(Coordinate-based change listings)
___

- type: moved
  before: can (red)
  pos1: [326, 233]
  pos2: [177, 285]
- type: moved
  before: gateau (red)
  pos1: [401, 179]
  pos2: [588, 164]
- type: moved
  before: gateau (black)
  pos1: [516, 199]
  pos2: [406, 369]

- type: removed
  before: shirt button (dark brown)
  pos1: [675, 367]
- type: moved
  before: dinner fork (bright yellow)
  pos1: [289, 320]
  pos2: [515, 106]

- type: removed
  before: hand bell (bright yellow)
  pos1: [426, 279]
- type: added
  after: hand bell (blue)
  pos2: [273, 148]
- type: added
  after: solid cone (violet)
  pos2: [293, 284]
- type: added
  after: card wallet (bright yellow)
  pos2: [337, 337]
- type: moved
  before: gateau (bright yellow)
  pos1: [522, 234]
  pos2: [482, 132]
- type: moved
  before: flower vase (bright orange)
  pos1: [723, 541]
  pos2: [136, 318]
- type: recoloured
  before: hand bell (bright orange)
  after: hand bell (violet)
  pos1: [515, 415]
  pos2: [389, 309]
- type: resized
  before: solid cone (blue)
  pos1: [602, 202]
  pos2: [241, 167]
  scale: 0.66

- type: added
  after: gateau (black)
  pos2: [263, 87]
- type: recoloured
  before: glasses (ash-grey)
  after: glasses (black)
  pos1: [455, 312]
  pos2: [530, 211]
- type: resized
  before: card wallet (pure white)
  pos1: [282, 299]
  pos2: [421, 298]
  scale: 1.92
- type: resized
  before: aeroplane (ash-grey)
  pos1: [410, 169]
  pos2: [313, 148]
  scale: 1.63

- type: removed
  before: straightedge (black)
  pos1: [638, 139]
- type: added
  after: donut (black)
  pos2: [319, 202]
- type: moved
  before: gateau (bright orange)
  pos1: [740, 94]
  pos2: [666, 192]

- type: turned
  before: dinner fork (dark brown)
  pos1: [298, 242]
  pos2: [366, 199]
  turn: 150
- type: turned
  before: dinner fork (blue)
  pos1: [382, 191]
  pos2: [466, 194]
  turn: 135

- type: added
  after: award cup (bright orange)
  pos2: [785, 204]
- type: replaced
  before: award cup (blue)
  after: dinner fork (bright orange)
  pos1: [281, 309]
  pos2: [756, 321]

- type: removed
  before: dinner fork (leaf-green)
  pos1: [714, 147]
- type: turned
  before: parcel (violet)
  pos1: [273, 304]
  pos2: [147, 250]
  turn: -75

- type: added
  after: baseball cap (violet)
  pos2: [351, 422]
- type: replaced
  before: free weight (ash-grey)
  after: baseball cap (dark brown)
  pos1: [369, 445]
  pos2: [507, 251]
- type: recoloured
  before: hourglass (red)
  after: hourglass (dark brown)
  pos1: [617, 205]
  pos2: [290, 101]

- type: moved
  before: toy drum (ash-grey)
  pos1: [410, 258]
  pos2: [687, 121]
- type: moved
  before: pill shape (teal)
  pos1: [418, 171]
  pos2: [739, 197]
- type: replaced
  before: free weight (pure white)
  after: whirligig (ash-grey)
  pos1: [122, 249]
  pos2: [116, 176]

___

=== Work task ===
Would you set down all the lines above, exactly and in full?

=== Answer section ===
- type: moved
  before: can (red)
  pos1: [326, 233]
  pos2: [177, 285]
- type: moved
  before: gateau (red)
  pos1: [401, 179]
  pos2: [588, 164]
- type: moved
  before: gateau (black)
  pos1: [516, 199]
  pos2: [406, 369]

- type: removed
  before: shirt button (dark brown)
  pos1: [675, 367]
- type: moved
  before: dinner fork (bright yellow)
  pos1: [289, 320]
  pos2: [515, 106]

- type: removed
  before: hand bell (bright yellow)
  pos1: [426, 279]
- type: added
  after: hand bell (blue)
  pos2: [273, 148]
- type: added
  after: solid cone (violet)
  pos2: [293, 284]
- type: added
  after: card wallet (bright yellow)
  pos2: [337, 337]
- type: moved
  before: gateau (bright yellow)
  pos1: [522, 234]
  pos2: [482, 132]
- type: moved
  before: flower vase (bright orange)
  pos1: [723, 541]
  pos2: [136, 318]
- type: recoloured
  before: hand bell (bright orange)
  after: hand bell (violet)
  pos1: [515, 415]
  pos2: [389, 309]
- type: resized
  before: solid cone (blue)
  pos1: [602, 202]
  pos2: [241, 167]
  scale: 0.66

- type: added
  after: gateau (black)
  pos2: [263, 87]
- type: recoloured
  before: glasses (ash-grey)
  after: glasses (black)
  pos1: [455, 312]
  pos2: [530, 211]
- type: resized
  before: card wallet (pure white)
  pos1: [282, 299]
  pos2: [421, 298]
  scale: 1.92
- type: resized
  before: aeroplane (ash-grey)
  pos1: [410, 169]
  pos2: [313, 148]
  scale: 1.63

- type: removed
  before: straightedge (black)
  pos1: [638, 139]
- type: added
  after: donut (black)
  pos2: [319, 202]
- type: moved
  before: gateau (bright orange)
  pos1: [740, 94]
  pos2: [666, 192]

- type: turned
  before: dinner fork (dark brown)
  pos1: [298, 242]
  pos2: [366, 199]
  turn: 150
- type: turned
  before: dinner fork (blue)
  pos1: [382, 191]
  pos2: [466, 194]
  turn: 135

- type: added
  after: award cup (bright orange)
  pos2: [785, 204]
- type: replaced
  before: award cup (blue)
  after: dinner fork (bright orange)
  pos1: [281, 309]
  pos2: [756, 321]

- type: removed
  before: dinner fork (leaf-green)
  pos1: [714, 147]
- type: turned
  before: parcel (violet)
  pos1: [273, 304]
  pos2: [147, 250]
  turn: -75

- type: added
  after: baseball cap (violet)
  pos2: [351, 422]
- type: replaced
  before: free weight (ash-grey)
  after: baseball cap (dark brown)
  pos1: [369, 445]
  pos2: [507, 251]
- type: recoloured
  before: hourglass (red)
  after: hourglass (dark brown)
  pos1: [617, 205]
  pos2: [290, 101]

- type: moved
  before: toy drum (ash-grey)
  pos1: [410, 258]
  pos2: [687, 121]
- type: moved
  before: pill shape (teal)
  pos1: [418, 171]
  pos2: [739, 197]
- type: replaced
  before: free weight (pure white)
  after: whirligig (ash-grey)
  pos1: [122, 249]
  pos2: [116, 176]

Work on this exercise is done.